Task description: Start with the first line of the data and end with the line that holds "RADIO1 pin CSN: D0 -> D5"; write out each one exactly.

Supplied information:
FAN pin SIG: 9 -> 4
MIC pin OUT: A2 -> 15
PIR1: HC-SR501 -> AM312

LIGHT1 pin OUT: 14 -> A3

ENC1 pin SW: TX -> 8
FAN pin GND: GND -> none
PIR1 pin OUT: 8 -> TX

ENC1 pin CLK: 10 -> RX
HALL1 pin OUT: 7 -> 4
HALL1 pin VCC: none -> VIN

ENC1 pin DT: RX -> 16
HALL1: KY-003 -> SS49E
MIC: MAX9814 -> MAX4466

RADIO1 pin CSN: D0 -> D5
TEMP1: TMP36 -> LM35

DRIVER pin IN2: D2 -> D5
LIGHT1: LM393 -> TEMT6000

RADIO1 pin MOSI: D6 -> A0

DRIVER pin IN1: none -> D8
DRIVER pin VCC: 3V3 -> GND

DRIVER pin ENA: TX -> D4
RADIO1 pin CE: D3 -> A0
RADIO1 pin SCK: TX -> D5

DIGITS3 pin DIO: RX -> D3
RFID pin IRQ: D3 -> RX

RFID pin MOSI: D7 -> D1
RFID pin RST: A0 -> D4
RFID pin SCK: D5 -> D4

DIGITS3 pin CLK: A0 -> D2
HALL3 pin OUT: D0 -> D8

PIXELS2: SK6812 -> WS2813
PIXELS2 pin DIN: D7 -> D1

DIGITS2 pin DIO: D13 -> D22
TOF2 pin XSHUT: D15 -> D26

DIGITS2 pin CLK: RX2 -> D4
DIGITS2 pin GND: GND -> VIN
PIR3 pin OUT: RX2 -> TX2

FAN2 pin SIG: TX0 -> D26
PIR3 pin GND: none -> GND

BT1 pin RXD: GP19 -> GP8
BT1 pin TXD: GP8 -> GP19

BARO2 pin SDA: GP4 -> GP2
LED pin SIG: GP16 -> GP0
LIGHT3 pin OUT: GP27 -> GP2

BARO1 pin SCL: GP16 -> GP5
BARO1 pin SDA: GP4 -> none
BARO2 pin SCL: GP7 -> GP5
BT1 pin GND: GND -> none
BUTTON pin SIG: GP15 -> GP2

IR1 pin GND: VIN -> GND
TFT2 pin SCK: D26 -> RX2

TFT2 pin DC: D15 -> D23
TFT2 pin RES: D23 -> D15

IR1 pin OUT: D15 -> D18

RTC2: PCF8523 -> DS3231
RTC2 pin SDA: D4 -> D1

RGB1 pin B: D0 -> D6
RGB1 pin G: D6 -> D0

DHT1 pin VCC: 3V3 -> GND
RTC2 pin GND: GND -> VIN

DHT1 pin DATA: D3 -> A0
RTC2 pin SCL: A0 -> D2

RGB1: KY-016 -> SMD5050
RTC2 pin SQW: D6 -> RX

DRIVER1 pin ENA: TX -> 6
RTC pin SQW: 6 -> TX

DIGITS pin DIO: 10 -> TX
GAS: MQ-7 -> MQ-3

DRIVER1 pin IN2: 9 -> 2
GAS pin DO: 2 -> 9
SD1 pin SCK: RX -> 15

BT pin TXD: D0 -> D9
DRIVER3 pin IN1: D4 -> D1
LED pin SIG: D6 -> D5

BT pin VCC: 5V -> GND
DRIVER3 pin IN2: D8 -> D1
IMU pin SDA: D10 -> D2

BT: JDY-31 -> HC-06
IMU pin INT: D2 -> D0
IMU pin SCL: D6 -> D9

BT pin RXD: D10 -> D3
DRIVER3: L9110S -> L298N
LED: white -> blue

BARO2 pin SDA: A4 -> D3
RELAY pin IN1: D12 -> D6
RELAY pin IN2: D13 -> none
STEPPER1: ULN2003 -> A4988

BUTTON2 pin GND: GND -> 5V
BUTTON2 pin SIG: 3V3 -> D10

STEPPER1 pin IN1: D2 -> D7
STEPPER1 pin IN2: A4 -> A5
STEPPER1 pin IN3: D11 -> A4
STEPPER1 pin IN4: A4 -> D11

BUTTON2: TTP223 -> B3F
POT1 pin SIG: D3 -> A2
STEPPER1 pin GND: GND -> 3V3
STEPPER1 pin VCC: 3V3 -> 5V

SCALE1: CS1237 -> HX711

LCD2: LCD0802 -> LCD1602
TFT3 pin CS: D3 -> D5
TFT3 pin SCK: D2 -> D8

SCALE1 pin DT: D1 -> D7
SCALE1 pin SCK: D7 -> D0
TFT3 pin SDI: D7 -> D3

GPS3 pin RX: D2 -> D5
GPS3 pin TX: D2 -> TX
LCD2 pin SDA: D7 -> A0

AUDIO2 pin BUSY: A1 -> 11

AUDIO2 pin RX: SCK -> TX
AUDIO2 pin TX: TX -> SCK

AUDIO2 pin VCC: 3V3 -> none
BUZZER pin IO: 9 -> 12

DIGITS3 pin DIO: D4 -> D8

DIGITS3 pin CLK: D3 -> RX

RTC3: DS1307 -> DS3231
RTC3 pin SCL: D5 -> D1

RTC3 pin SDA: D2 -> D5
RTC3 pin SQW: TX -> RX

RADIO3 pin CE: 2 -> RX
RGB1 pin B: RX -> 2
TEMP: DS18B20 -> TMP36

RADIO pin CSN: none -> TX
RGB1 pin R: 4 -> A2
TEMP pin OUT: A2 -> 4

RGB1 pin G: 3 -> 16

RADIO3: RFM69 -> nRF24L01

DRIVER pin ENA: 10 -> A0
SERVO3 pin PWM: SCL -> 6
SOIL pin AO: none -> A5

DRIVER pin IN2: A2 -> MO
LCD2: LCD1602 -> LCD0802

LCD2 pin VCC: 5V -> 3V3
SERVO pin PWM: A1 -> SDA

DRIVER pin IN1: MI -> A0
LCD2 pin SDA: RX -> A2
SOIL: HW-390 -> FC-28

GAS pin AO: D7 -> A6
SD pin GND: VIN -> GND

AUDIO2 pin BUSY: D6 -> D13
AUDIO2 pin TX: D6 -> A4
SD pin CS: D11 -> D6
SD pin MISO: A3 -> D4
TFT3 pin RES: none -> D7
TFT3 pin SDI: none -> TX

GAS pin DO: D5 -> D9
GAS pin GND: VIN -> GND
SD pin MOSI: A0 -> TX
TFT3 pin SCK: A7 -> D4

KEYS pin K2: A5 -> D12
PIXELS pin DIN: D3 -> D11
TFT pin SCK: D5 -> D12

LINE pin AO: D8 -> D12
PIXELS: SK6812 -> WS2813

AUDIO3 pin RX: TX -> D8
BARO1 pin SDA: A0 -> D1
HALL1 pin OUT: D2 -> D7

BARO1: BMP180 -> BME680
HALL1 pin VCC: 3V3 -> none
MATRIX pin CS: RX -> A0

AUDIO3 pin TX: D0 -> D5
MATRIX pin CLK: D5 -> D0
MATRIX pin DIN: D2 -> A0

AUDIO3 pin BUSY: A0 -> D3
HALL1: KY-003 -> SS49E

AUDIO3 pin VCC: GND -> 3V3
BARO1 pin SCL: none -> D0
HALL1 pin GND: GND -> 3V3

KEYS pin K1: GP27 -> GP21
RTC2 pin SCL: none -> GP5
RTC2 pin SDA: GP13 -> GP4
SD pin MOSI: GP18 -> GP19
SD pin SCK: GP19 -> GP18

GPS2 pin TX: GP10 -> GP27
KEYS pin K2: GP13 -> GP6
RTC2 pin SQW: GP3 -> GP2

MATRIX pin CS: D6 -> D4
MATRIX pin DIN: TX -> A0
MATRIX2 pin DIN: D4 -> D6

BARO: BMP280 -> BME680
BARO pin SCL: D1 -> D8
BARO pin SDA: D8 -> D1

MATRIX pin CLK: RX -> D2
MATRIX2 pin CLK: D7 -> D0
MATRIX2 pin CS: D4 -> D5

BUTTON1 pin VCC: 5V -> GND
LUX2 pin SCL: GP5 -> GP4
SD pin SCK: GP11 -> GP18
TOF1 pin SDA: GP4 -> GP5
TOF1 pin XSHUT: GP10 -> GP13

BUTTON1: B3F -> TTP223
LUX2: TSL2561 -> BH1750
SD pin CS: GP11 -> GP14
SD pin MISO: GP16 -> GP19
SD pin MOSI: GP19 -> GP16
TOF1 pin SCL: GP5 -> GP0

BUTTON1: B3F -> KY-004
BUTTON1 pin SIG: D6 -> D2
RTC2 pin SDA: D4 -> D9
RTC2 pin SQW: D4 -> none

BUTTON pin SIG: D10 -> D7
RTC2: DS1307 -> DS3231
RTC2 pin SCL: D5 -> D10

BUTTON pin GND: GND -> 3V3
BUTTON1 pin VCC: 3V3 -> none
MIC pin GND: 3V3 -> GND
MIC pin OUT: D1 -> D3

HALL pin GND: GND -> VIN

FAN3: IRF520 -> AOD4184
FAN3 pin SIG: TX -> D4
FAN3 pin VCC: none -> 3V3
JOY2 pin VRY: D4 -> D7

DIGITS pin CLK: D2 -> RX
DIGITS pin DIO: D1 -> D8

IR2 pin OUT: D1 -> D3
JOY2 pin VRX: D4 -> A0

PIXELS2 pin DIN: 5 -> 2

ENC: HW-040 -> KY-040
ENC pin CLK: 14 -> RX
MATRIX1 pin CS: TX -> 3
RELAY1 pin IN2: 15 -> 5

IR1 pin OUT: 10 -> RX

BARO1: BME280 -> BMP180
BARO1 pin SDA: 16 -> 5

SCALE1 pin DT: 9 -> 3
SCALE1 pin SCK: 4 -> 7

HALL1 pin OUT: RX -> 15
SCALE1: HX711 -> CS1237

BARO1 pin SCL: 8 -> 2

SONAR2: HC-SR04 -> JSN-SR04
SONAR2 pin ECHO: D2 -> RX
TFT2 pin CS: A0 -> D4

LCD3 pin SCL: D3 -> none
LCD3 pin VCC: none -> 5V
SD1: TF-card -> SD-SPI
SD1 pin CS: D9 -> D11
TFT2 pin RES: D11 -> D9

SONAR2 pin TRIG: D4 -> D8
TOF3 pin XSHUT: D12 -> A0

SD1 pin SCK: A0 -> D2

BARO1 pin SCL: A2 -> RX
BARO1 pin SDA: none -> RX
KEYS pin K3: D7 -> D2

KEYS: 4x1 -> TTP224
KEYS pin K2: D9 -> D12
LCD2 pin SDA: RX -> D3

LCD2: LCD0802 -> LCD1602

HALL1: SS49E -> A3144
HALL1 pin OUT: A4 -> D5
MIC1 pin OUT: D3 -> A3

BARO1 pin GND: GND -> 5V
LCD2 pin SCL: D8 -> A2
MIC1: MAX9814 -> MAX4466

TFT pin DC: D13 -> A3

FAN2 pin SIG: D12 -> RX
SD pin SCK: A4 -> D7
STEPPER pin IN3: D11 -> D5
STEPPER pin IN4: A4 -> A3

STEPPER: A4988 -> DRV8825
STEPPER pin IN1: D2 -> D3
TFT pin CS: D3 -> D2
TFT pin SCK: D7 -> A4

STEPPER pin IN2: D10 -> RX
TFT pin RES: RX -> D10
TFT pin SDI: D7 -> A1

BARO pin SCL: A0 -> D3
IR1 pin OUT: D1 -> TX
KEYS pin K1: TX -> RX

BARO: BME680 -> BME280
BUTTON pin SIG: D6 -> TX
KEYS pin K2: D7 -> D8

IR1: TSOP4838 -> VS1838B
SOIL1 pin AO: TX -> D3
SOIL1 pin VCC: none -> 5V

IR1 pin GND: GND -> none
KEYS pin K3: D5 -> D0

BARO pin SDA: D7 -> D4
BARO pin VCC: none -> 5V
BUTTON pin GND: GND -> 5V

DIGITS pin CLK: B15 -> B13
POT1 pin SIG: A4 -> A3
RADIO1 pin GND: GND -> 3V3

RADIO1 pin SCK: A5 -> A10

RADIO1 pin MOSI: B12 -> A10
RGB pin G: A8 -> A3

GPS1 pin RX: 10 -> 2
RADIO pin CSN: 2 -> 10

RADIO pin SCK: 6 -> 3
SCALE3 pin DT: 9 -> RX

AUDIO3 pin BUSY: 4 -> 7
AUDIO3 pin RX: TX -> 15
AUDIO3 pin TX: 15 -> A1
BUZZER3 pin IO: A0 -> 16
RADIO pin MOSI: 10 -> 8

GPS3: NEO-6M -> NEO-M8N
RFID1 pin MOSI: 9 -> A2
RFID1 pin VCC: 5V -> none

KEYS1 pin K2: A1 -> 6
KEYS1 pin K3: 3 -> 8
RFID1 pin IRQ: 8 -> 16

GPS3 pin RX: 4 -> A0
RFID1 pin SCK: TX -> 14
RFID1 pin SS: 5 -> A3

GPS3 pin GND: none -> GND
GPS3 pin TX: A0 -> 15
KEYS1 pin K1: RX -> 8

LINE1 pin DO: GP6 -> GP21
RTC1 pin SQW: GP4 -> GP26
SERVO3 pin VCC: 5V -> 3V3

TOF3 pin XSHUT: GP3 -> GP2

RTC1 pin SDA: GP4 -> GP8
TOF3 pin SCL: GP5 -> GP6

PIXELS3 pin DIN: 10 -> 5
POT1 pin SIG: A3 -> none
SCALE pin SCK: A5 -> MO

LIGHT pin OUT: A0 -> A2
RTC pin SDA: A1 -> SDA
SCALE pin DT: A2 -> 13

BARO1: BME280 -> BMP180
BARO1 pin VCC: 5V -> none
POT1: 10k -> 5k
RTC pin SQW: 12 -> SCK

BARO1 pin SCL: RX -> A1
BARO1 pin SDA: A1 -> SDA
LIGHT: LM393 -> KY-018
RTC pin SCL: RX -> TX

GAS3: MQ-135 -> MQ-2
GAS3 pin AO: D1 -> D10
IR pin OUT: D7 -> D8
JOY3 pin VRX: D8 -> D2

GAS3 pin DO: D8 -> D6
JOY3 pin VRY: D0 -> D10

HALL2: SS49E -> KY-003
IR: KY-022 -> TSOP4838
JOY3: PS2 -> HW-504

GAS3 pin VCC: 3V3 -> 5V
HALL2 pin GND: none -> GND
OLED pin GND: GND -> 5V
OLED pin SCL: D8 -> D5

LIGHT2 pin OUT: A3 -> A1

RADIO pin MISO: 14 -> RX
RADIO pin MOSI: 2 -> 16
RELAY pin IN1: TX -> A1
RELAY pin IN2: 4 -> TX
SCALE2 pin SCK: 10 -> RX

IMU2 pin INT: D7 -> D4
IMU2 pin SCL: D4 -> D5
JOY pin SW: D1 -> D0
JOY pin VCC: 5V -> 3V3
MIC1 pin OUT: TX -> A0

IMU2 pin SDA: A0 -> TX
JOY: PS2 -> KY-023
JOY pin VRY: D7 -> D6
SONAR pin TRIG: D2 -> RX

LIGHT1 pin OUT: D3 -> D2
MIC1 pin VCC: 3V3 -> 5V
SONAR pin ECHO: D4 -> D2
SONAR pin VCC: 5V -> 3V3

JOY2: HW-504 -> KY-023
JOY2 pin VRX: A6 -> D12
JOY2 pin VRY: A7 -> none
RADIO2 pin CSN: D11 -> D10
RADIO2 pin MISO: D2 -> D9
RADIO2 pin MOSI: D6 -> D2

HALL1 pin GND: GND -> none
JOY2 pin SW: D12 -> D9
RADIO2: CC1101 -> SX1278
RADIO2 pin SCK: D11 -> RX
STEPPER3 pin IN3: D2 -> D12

Your solution:
FAN pin SIG: 9 -> 4
MIC pin OUT: A2 -> 15
PIR1: HC-SR501 -> AM312

LIGHT1 pin OUT: 14 -> A3

ENC1 pin SW: TX -> 8
FAN pin GND: GND -> none
PIR1 pin OUT: 8 -> TX

ENC1 pin CLK: 10 -> RX
HALL1 pin OUT: 7 -> 4
HALL1 pin VCC: none -> VIN

ENC1 pin DT: RX -> 16
HALL1: KY-003 -> SS49E
MIC: MAX9814 -> MAX4466

RADIO1 pin CSN: D0 -> D5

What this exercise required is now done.